## Your task
Give back the full listing as written. No pictures go with it.

## Exercise data
┌──

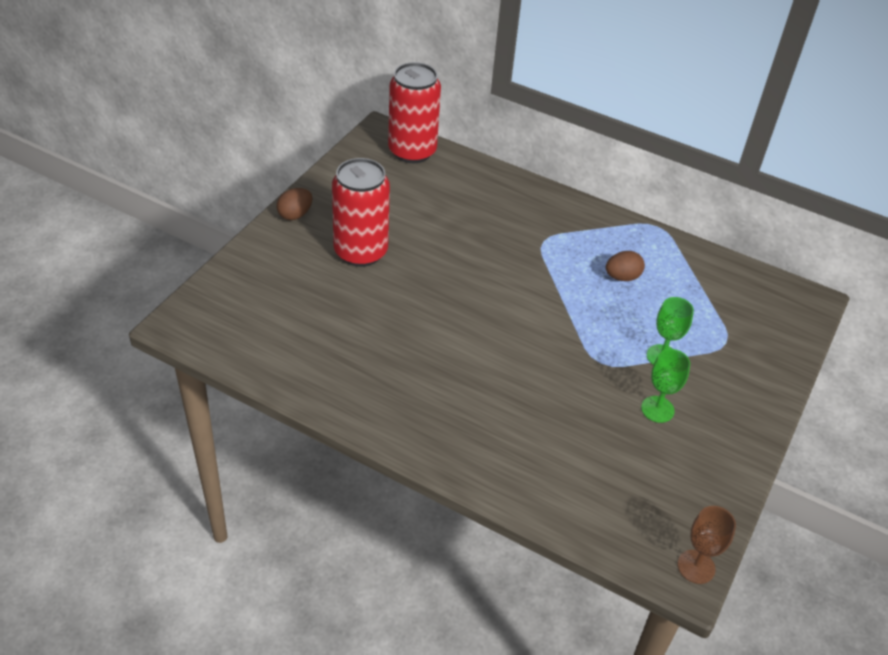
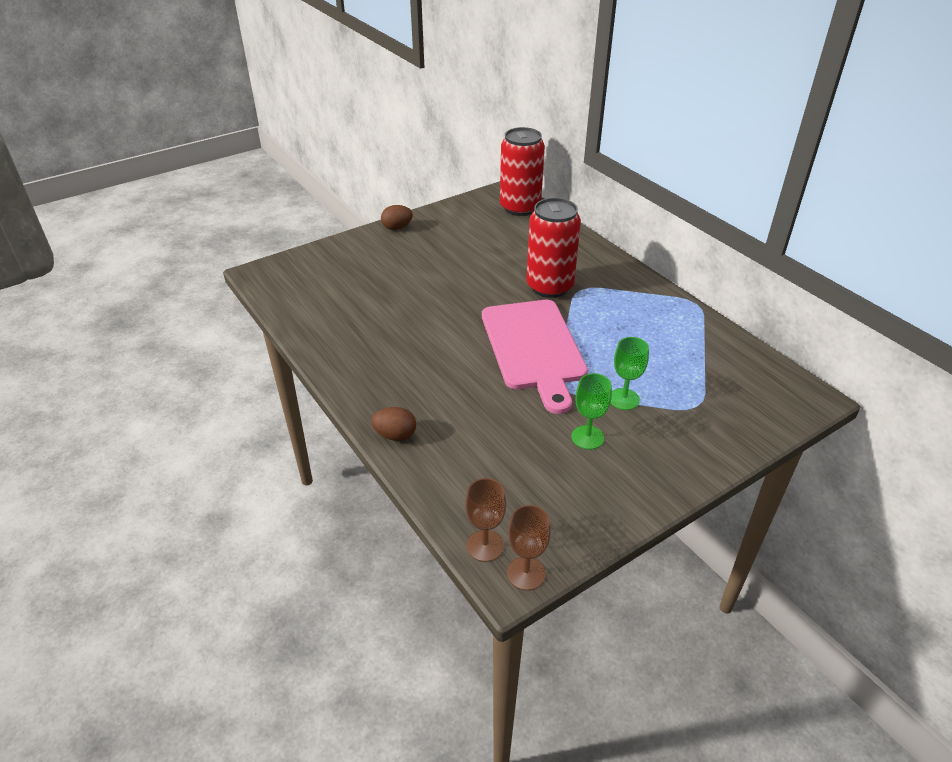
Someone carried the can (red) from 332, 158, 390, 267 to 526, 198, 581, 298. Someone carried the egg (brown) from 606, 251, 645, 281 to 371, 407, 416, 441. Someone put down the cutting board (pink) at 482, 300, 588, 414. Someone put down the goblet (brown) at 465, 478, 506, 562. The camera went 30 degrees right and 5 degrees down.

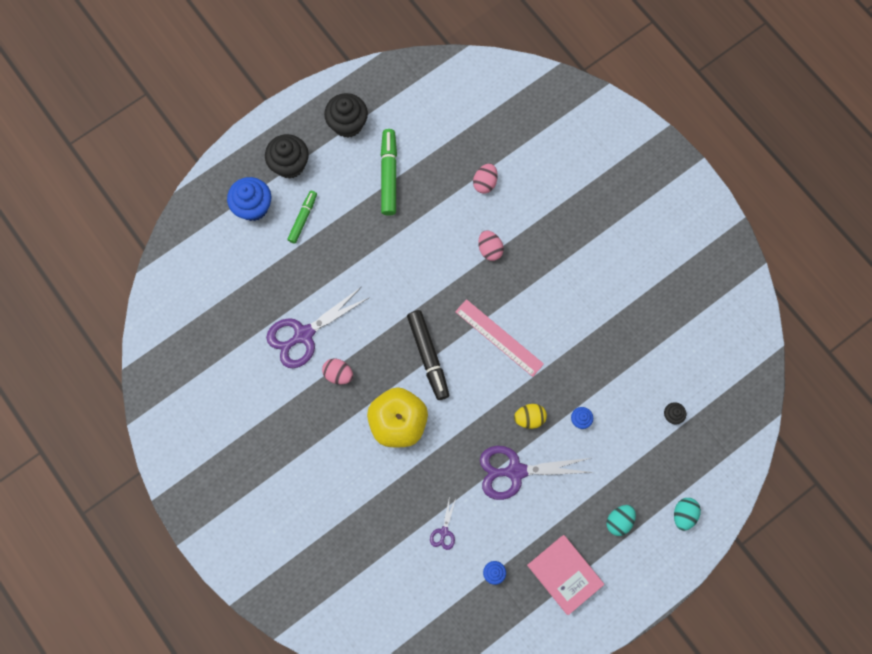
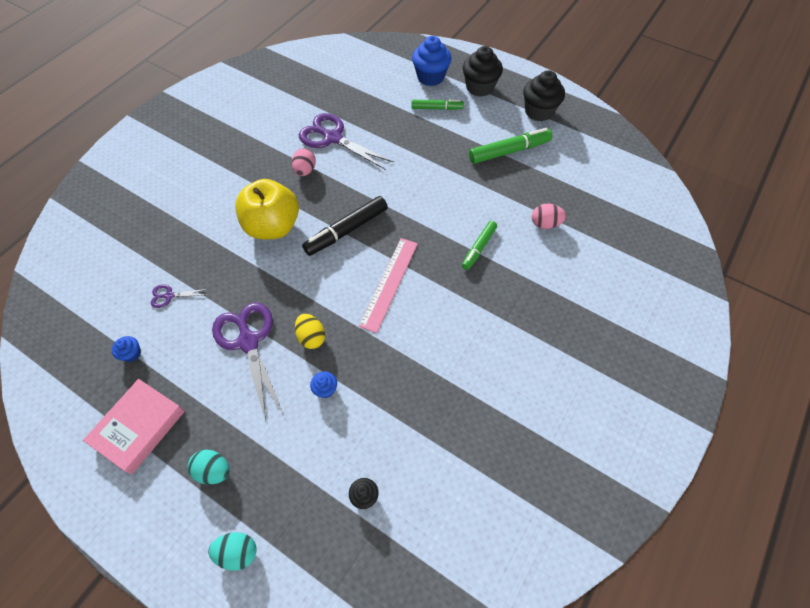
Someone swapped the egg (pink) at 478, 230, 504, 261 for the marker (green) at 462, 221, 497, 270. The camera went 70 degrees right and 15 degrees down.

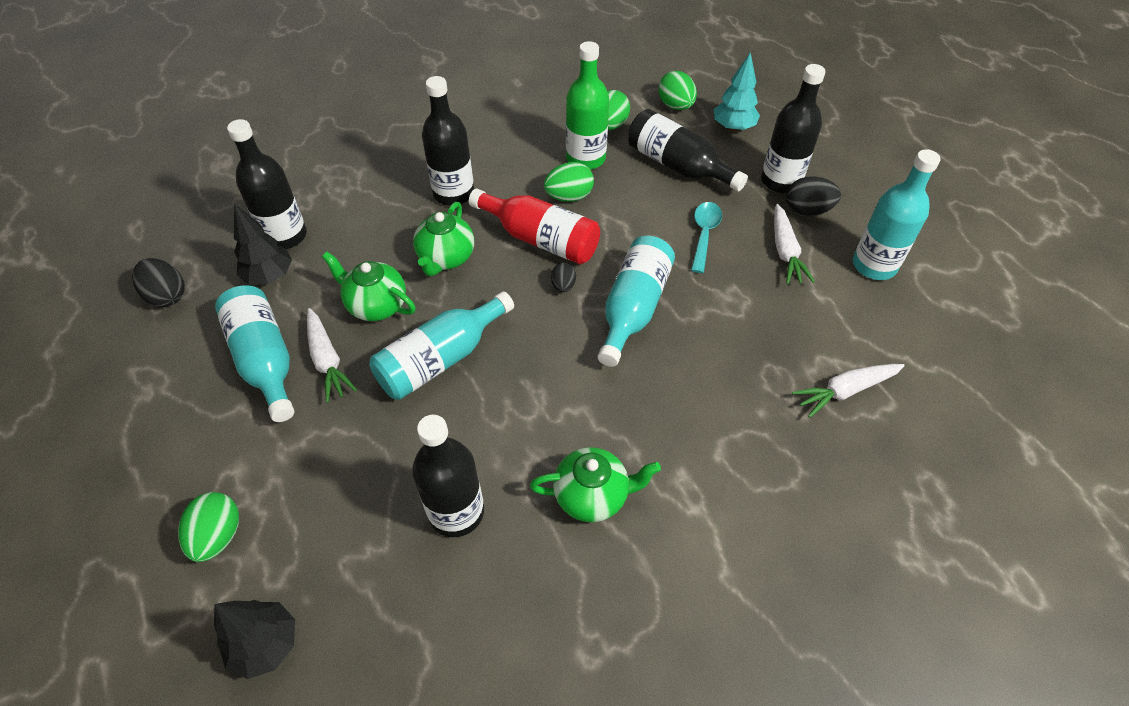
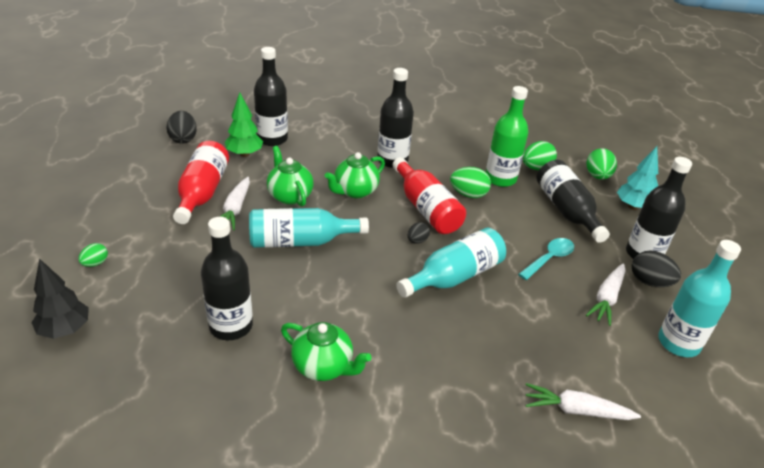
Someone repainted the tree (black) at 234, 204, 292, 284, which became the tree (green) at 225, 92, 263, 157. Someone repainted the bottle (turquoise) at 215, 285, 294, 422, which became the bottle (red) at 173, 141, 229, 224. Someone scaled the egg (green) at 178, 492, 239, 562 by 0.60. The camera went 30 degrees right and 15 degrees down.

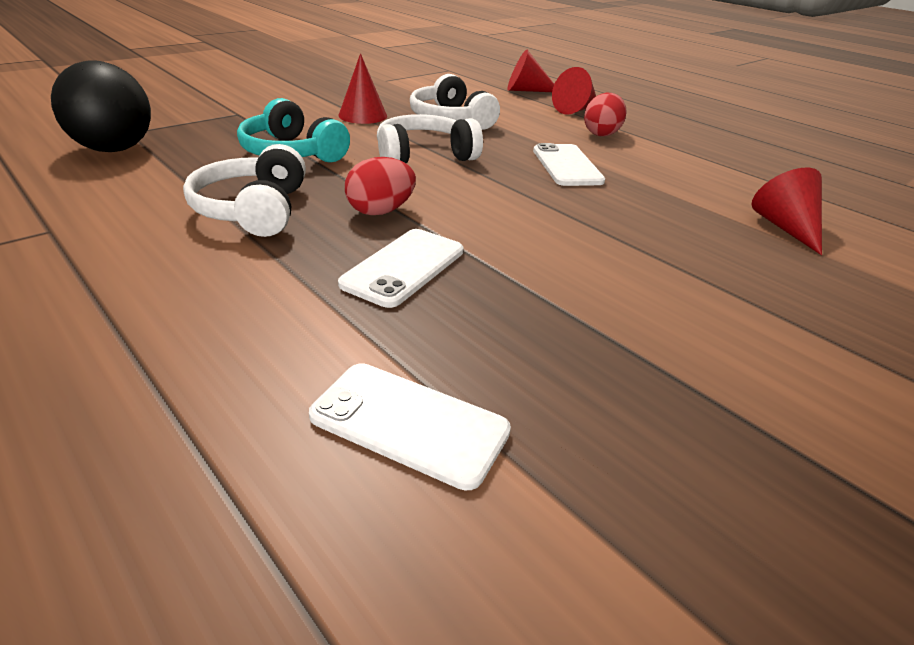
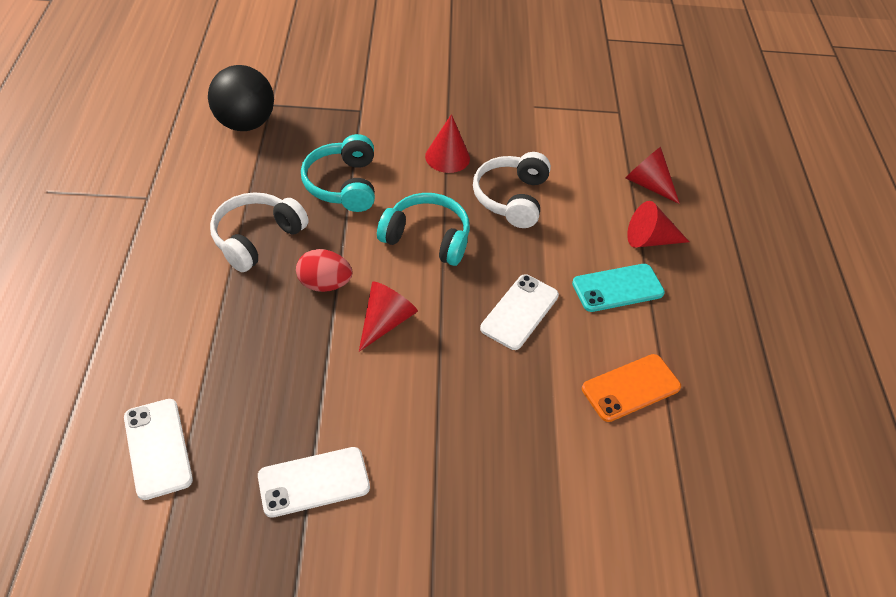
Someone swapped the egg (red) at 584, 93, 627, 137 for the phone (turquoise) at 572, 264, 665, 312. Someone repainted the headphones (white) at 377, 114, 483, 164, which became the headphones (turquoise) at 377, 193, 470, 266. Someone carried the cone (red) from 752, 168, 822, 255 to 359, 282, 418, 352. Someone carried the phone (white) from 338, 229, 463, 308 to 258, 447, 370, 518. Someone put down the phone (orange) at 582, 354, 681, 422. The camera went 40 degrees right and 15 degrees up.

└──

## Solution to this problem
Someone carried the can (red) from 332, 158, 390, 267 to 526, 198, 581, 298. Someone carried the egg (brown) from 606, 251, 645, 281 to 371, 407, 416, 441. Someone put down the cutting board (pink) at 482, 300, 588, 414. Someone put down the goblet (brown) at 465, 478, 506, 562. The camera went 30 degrees right and 5 degrees down.

Someone swapped the egg (pink) at 478, 230, 504, 261 for the marker (green) at 462, 221, 497, 270. The camera went 70 degrees right and 15 degrees down.

Someone repainted the tree (black) at 234, 204, 292, 284, which became the tree (green) at 225, 92, 263, 157. Someone repainted the bottle (turquoise) at 215, 285, 294, 422, which became the bottle (red) at 173, 141, 229, 224. Someone scaled the egg (green) at 178, 492, 239, 562 by 0.60. The camera went 30 degrees right and 15 degrees down.

Someone swapped the egg (red) at 584, 93, 627, 137 for the phone (turquoise) at 572, 264, 665, 312. Someone repainted the headphones (white) at 377, 114, 483, 164, which became the headphones (turquoise) at 377, 193, 470, 266. Someone carried the cone (red) from 752, 168, 822, 255 to 359, 282, 418, 352. Someone carried the phone (white) from 338, 229, 463, 308 to 258, 447, 370, 518. Someone put down the phone (orange) at 582, 354, 681, 422. The camera went 40 degrees right and 15 degrees up.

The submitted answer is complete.